**TRY IT**.
The records below are to be reproduced exactly, with the pictures left out.

Scene image comparisons:

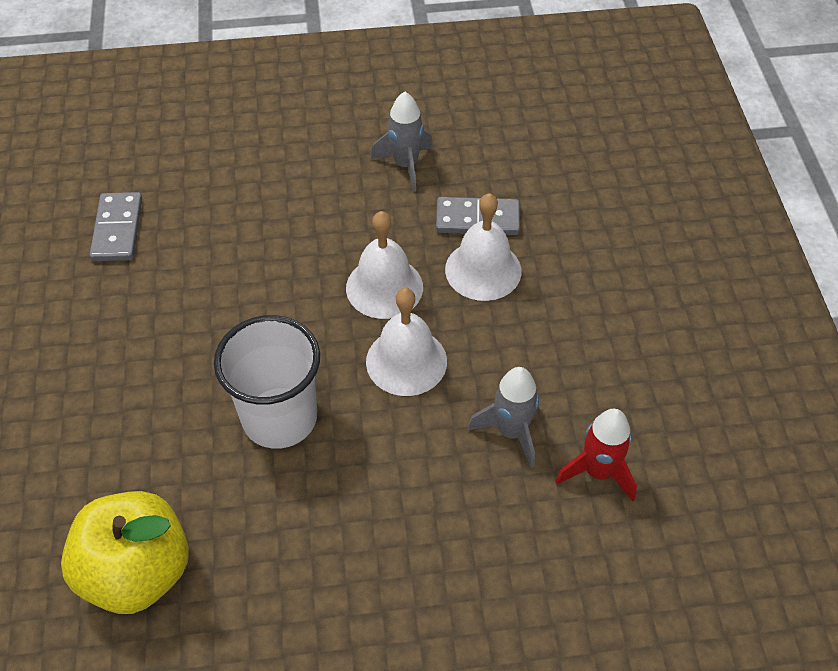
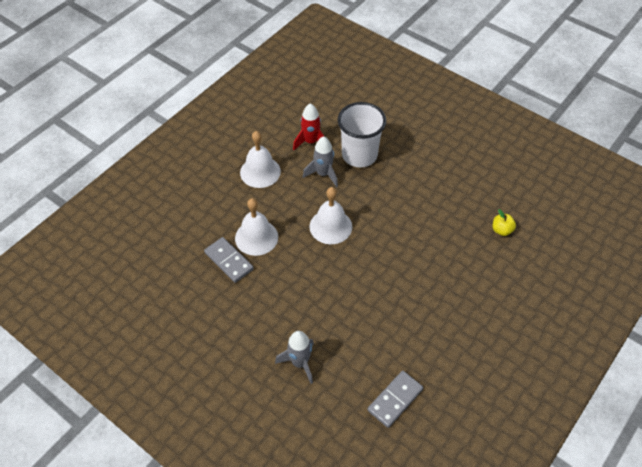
camera: 135 degrees left, 0 degrees up
(137, 572) = (501, 230): yellow apple -> yellow apple, size x0.42
(279, 418) = (402, 243): white cup -> white cup (359, 155)
(384, 287) = (304, 263): white bell -> white bell (260, 172)
(405, 165) = (223, 316): grey rocket -> grey rocket (300, 363)

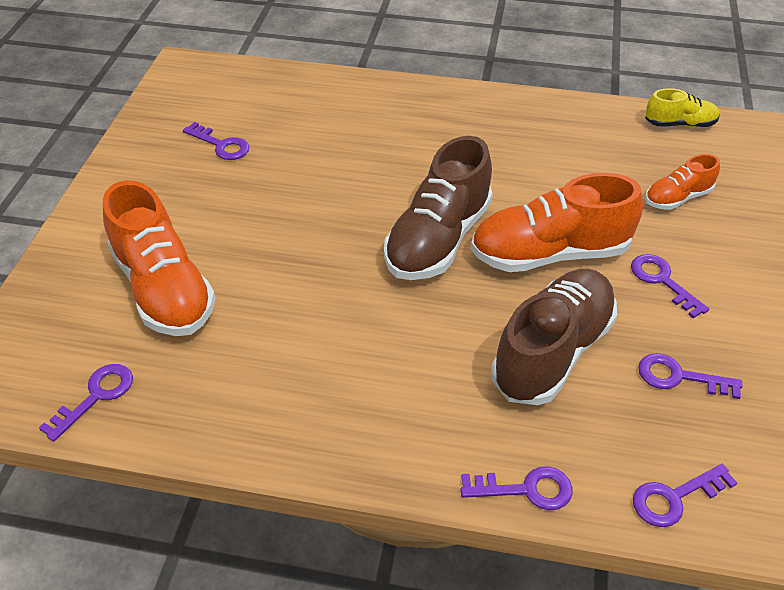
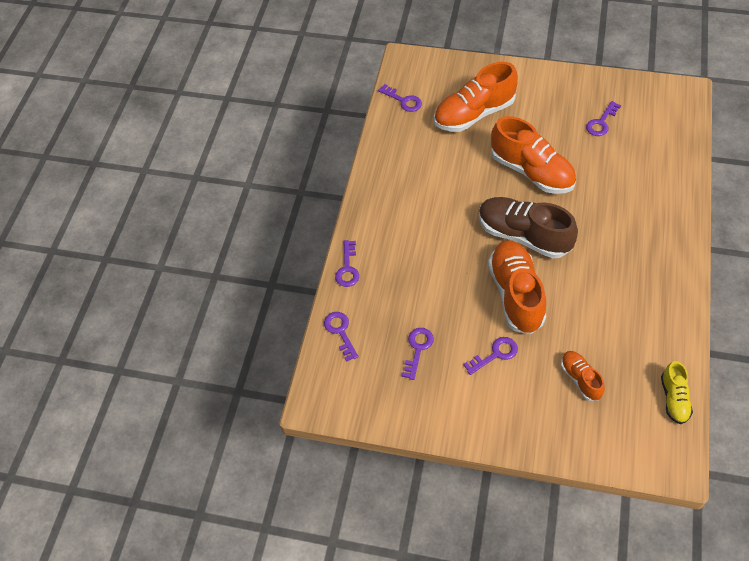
camera: 95 degrees right, 10 degrees up
(309, 224) = (531, 171): none -> orange shoe
(552, 352) = (435, 288): brown shoe -> none

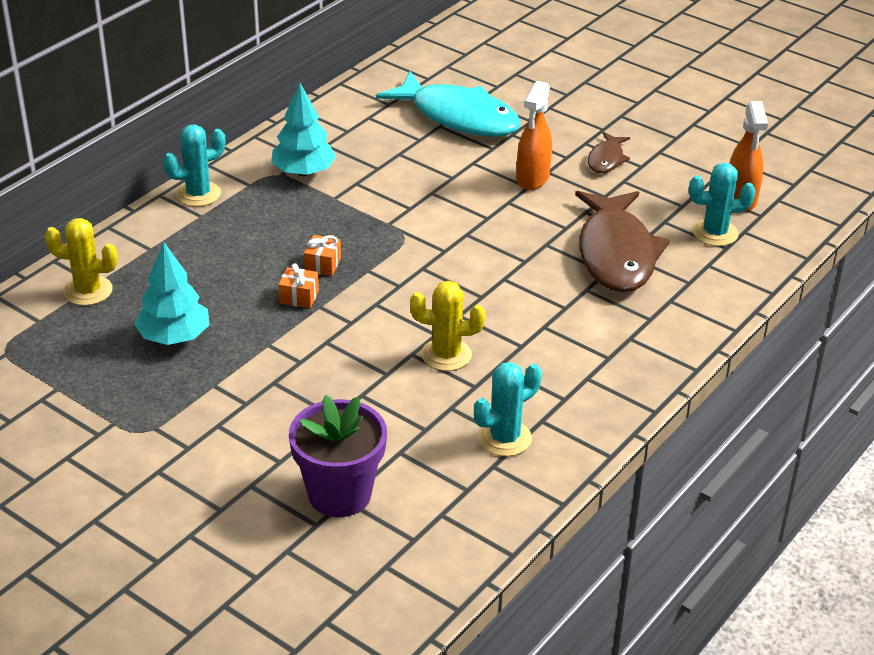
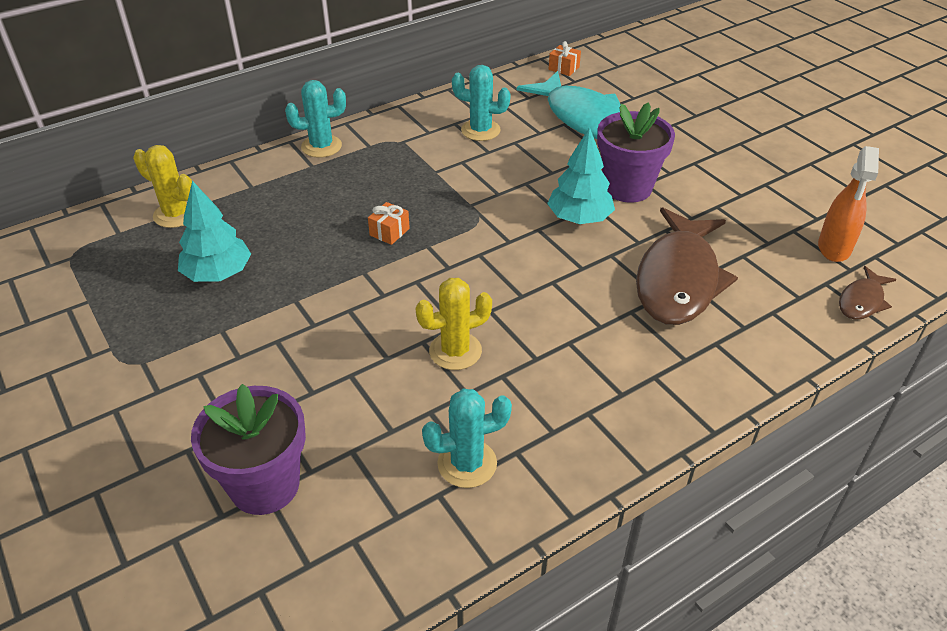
camera: 20 degrees right, 5 degrees up
(299, 297) = (350, 259): orange gift -> orange gift (564, 68)
(303, 172) = (421, 143): turquoise tree -> turquoise tree (579, 218)
(446, 355) = (455, 351): yellow cactus -> yellow cactus turned 45 degrees counterclockwise
(532, 179) = (627, 188): orange spray bottle -> purple flower pot
(606, 159) = (708, 182): brown fish -> brown fish (862, 301)
(715, 233) = (793, 279): turquoise cactus -> turquoise cactus (480, 130)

**ANSWER**.
camera: 135 degrees left, 0 degrees up
(137, 572) = (501, 230): yellow apple -> yellow apple, size x0.42
(279, 418) = (402, 243): white cup -> white cup (359, 155)
(384, 287) = (304, 263): white bell -> white bell (260, 172)
(405, 165) = (223, 316): grey rocket -> grey rocket (300, 363)

camera: 95 degrees right, 10 degrees up
(309, 224) = (531, 171): none -> orange shoe
(552, 352) = (435, 288): brown shoe -> none

camera: 20 degrees right, 5 degrees up
(299, 297) = (350, 259): orange gift -> orange gift (564, 68)
(303, 172) = (421, 143): turquoise tree -> turquoise tree (579, 218)
(446, 355) = (455, 351): yellow cactus -> yellow cactus turned 45 degrees counterclockwise
(532, 179) = (627, 188): orange spray bottle -> purple flower pot
(606, 159) = (708, 182): brown fish -> brown fish (862, 301)
(715, 233) = (793, 279): turquoise cactus -> turquoise cactus (480, 130)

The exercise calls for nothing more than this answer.